---------- Supplied data

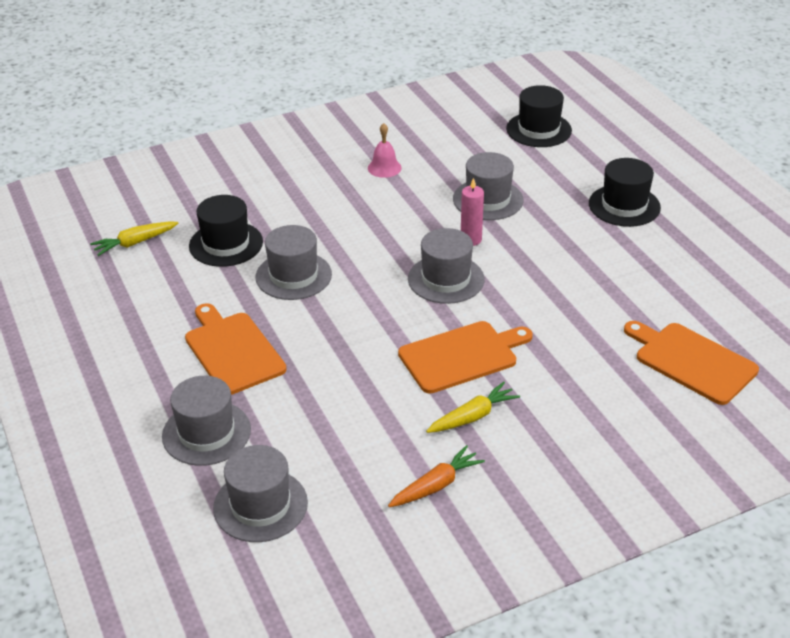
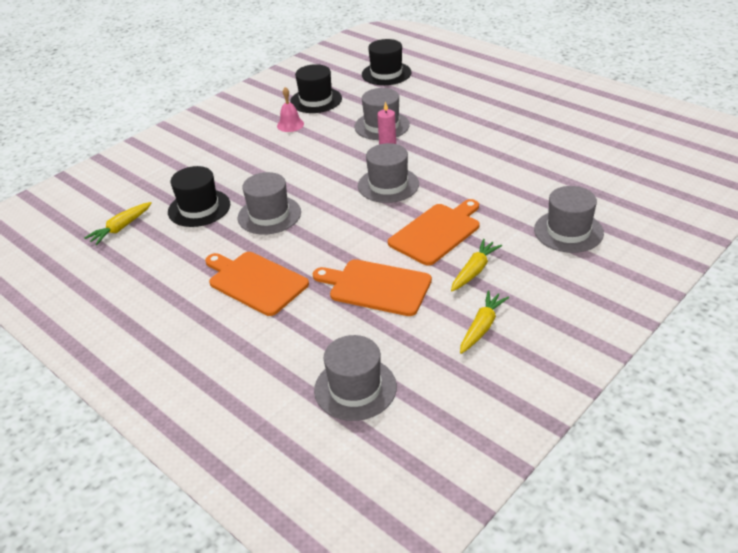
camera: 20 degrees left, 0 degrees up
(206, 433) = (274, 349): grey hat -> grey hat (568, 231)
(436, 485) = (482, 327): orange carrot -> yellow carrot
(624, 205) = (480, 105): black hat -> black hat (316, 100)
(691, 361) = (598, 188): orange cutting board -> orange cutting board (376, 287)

--------------------
---------- Supplied data

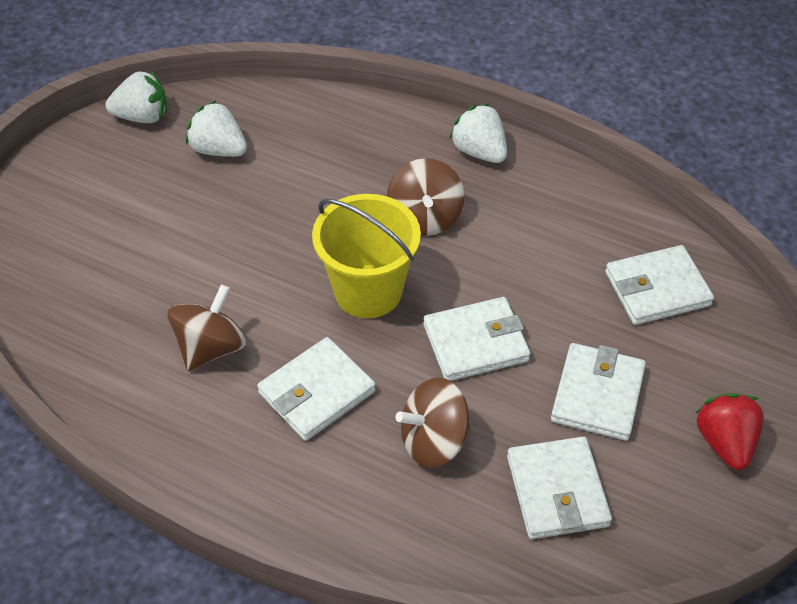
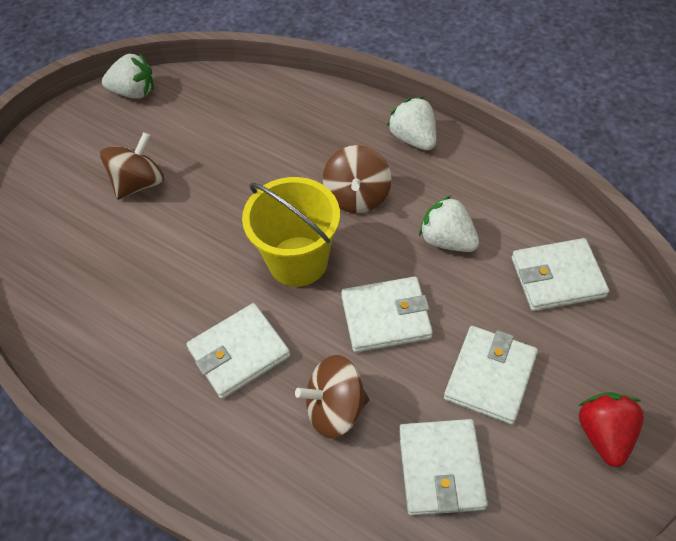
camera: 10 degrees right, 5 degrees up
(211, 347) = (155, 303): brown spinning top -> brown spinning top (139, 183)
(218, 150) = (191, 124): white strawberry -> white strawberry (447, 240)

--------------------

# Work task
Of the lines above, retype only those from the line containing "camera: 20 degrees left, 0 degrees up" through the line containing "(691, 361) = (598, 188): orange", including both, exactly.

# Written solution
camera: 20 degrees left, 0 degrees up
(206, 433) = (274, 349): grey hat -> grey hat (568, 231)
(436, 485) = (482, 327): orange carrot -> yellow carrot
(624, 205) = (480, 105): black hat -> black hat (316, 100)
(691, 361) = (598, 188): orange cutting board -> orange cutting board (376, 287)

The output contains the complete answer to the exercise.